YOUR GOAL |
Reproduce the listing below verbatim, line for line, from its first entry through its last.

SUPPLIED MATERIAL |
● ● ●
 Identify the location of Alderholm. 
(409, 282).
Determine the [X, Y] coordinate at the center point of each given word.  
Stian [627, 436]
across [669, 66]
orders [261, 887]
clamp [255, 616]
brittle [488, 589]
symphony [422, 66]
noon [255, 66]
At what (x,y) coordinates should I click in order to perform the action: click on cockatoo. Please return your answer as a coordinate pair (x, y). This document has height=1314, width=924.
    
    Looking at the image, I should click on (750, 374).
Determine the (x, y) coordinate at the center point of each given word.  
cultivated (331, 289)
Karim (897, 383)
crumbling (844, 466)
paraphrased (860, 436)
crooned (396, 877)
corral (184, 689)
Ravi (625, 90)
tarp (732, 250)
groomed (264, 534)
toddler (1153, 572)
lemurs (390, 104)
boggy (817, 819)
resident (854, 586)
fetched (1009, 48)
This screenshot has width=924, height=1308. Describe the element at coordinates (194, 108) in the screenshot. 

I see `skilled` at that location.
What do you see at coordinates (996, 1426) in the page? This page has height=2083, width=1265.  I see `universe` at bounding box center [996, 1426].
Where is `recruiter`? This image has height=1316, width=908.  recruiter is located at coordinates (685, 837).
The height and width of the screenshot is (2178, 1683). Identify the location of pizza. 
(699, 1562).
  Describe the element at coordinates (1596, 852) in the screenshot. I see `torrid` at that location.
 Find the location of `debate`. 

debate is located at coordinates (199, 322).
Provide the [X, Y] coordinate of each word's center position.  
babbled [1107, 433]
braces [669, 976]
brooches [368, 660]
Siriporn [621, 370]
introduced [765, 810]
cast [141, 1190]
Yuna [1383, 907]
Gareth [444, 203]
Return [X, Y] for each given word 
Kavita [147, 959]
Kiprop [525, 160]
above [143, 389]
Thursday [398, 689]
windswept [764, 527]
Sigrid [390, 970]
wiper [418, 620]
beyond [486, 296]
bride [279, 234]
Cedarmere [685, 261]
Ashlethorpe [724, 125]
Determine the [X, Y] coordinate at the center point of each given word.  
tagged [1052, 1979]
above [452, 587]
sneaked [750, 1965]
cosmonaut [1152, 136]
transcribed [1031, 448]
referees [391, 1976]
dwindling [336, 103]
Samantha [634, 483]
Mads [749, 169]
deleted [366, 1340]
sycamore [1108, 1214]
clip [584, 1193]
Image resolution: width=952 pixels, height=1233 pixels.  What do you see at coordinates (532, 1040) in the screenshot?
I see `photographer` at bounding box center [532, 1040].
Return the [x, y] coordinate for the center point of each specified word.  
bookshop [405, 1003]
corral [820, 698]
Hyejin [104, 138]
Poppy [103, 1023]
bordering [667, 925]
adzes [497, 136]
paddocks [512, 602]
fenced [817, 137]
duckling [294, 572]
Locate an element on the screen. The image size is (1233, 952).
● ● ●
ANSWER TO THIS TASK |
 Identify the location of Alderholm. 
(409, 282).
Determine the [X, Y] coordinate at the center point of each given word.  
Stian [627, 436]
across [669, 66]
orders [261, 887]
clamp [255, 616]
brittle [488, 589]
symphony [422, 66]
noon [255, 66]
At what (x,y) coordinates should I click in order to perform the action: click on cockatoo. Please return your answer as a coordinate pair (x, y). This document has height=1314, width=924.
    
    Looking at the image, I should click on (750, 374).
Determine the (x, y) coordinate at the center point of each given word.  
cultivated (331, 289)
Karim (897, 383)
crumbling (844, 466)
paraphrased (860, 436)
crooned (396, 877)
corral (184, 689)
Ravi (625, 90)
tarp (732, 250)
groomed (264, 534)
toddler (1153, 572)
lemurs (390, 104)
boggy (817, 819)
resident (854, 586)
fetched (1009, 48)
This screenshot has width=924, height=1308. Describe the element at coordinates (194, 108) in the screenshot. 

I see `skilled` at that location.
What do you see at coordinates (996, 1426) in the page? This page has height=2083, width=1265.  I see `universe` at bounding box center [996, 1426].
Where is `recruiter`? This image has height=1316, width=908.  recruiter is located at coordinates (685, 837).
The height and width of the screenshot is (2178, 1683). Identify the location of pizza. 
(699, 1562).
  Describe the element at coordinates (1596, 852) in the screenshot. I see `torrid` at that location.
 Find the location of `debate`. 

debate is located at coordinates (199, 322).
Provide the [X, Y] coordinate of each word's center position.  
babbled [1107, 433]
braces [669, 976]
brooches [368, 660]
Siriporn [621, 370]
introduced [765, 810]
cast [141, 1190]
Yuna [1383, 907]
Gareth [444, 203]
Return [X, Y] for each given word 
Kavita [147, 959]
Kiprop [525, 160]
above [143, 389]
Thursday [398, 689]
windswept [764, 527]
Sigrid [390, 970]
wiper [418, 620]
beyond [486, 296]
bride [279, 234]
Cedarmere [685, 261]
Ashlethorpe [724, 125]
Determine the [X, Y] coordinate at the center point of each given word.  
tagged [1052, 1979]
above [452, 587]
sneaked [750, 1965]
cosmonaut [1152, 136]
transcribed [1031, 448]
referees [391, 1976]
dwindling [336, 103]
Samantha [634, 483]
Mads [749, 169]
deleted [366, 1340]
sycamore [1108, 1214]
clip [584, 1193]
Image resolution: width=952 pixels, height=1233 pixels.  What do you see at coordinates (532, 1040) in the screenshot?
I see `photographer` at bounding box center [532, 1040].
Return the [x, y] coordinate for the center point of each specified word.  
bookshop [405, 1003]
corral [820, 698]
Hyejin [104, 138]
Poppy [103, 1023]
bordering [667, 925]
adzes [497, 136]
paddocks [512, 602]
fenced [817, 137]
duckling [294, 572]
Locate an element on the screen. The image size is (1233, 952).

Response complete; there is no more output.